### TRY IT
Using the data below, return the stretch from the line that contains "pink 1x6 brick" through the line that contains "pink 1x2 plate [515,159,603,239]", both included, exactly as it stands and nothing beyond it.

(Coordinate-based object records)
....

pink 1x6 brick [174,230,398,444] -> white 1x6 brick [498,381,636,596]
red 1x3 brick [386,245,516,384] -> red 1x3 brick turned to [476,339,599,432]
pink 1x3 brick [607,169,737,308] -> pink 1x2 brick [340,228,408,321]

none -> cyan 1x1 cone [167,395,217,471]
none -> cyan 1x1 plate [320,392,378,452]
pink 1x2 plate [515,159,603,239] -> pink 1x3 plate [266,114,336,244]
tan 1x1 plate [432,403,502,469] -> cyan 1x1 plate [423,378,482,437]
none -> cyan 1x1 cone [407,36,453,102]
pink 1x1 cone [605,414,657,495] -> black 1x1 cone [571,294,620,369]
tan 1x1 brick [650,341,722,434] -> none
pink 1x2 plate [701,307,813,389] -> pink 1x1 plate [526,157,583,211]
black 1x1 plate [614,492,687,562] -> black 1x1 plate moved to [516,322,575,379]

....

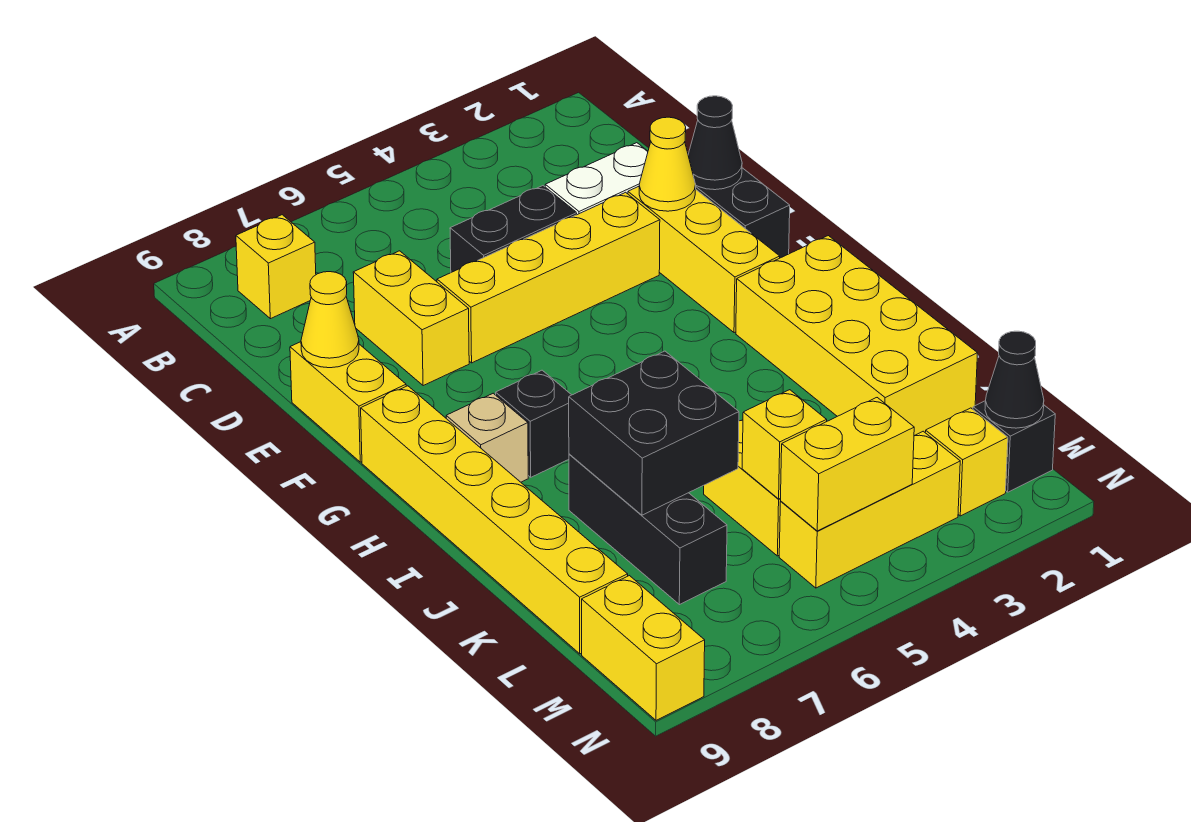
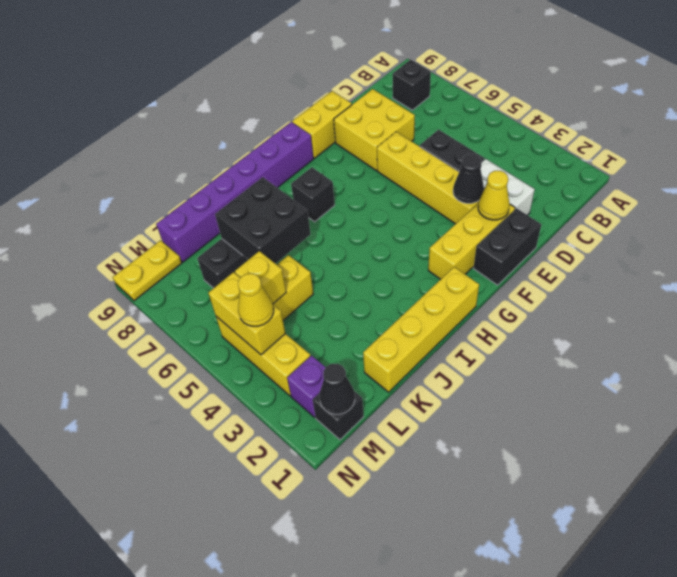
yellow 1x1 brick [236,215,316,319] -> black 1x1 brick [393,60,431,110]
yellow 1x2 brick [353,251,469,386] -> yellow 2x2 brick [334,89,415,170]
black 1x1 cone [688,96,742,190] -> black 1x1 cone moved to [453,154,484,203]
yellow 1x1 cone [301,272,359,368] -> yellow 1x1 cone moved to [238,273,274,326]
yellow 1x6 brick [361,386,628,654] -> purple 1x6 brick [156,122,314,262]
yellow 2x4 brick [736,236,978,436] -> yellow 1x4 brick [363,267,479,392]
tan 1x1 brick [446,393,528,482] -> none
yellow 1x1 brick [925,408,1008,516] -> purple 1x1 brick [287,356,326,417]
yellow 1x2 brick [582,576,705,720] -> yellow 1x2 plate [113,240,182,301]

....

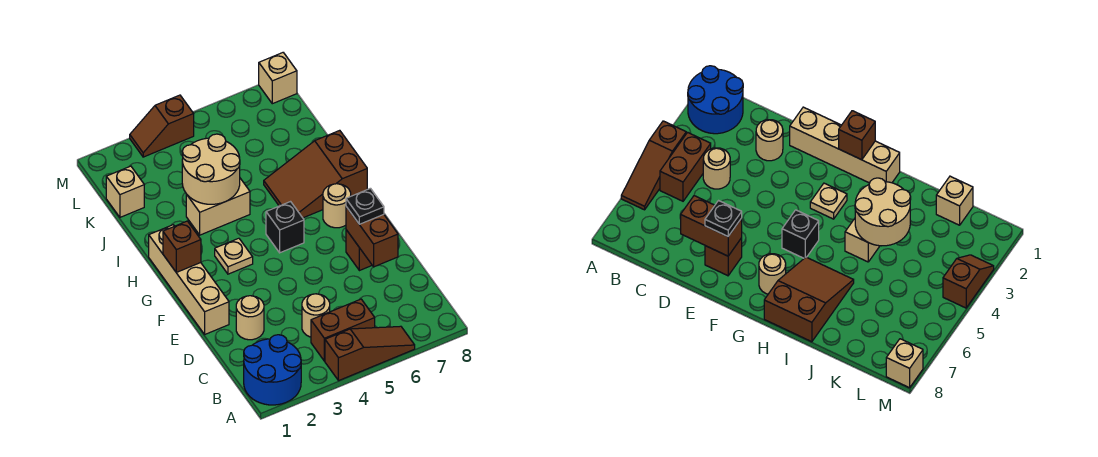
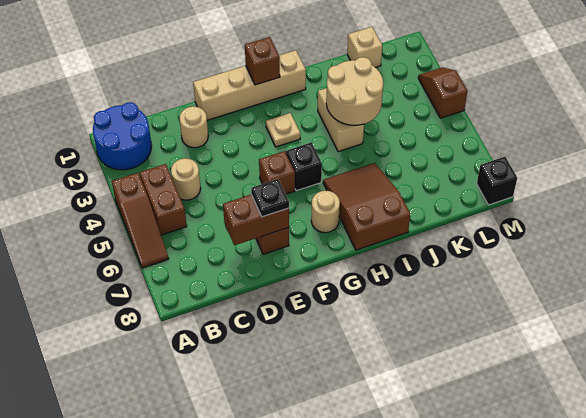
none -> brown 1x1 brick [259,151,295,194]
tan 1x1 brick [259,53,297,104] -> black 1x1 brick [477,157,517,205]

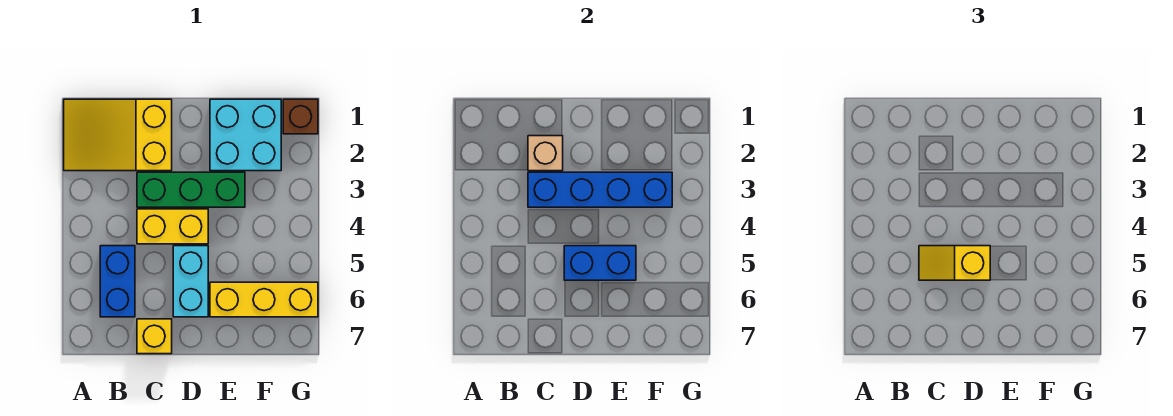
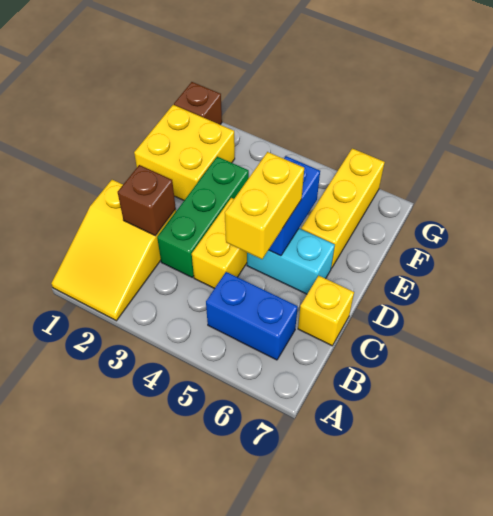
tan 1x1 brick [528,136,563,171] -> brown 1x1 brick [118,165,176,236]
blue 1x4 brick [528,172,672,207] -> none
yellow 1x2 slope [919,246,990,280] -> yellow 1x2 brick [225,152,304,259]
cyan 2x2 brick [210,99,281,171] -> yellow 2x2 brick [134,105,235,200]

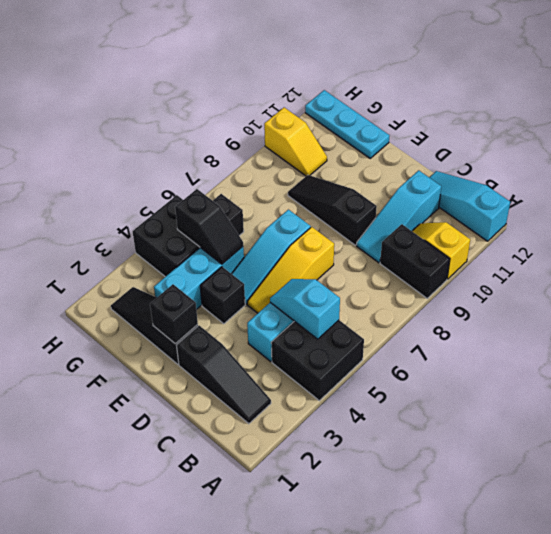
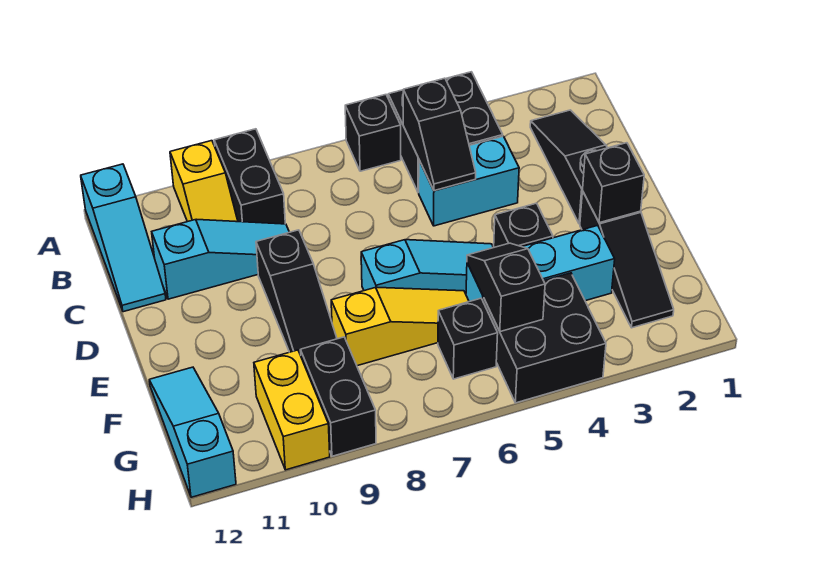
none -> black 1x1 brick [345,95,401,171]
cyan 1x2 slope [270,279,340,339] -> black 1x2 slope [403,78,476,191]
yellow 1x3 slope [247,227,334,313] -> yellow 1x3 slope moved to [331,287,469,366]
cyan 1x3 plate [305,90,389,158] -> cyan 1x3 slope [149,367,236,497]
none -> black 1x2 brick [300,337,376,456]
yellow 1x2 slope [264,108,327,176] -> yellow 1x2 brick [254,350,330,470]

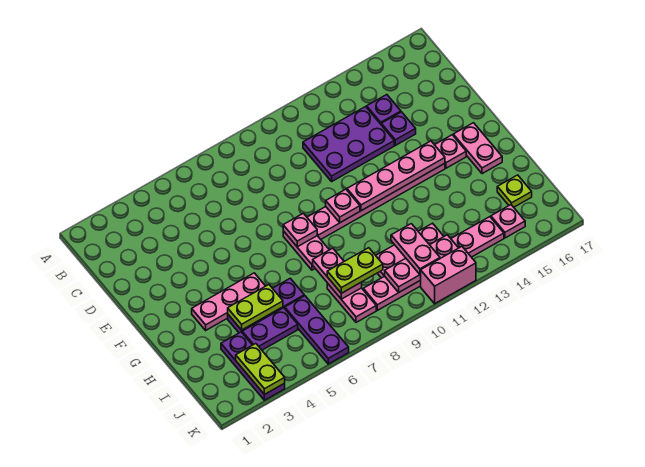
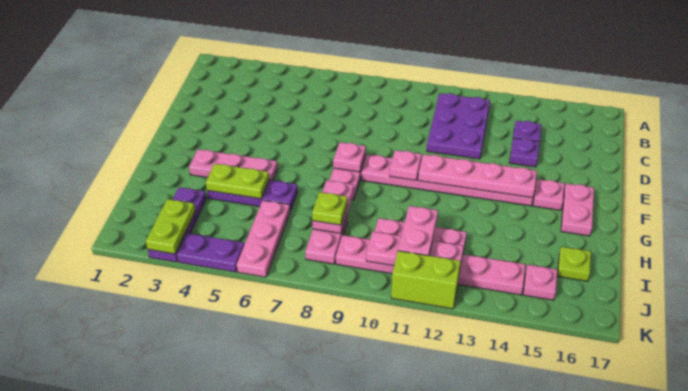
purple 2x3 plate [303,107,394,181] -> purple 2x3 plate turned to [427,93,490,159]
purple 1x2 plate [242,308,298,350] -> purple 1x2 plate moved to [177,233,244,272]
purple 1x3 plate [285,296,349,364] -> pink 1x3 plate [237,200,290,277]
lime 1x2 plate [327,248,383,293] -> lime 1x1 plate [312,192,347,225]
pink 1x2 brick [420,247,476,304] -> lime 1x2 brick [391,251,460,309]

....

### EXERCISE ANSWER
pink 1x6 brick [174,230,398,444] -> white 1x6 brick [498,381,636,596]
red 1x3 brick [386,245,516,384] -> red 1x3 brick turned to [476,339,599,432]
pink 1x3 brick [607,169,737,308] -> pink 1x2 brick [340,228,408,321]

none -> cyan 1x1 cone [167,395,217,471]
none -> cyan 1x1 plate [320,392,378,452]
pink 1x2 plate [515,159,603,239] -> pink 1x3 plate [266,114,336,244]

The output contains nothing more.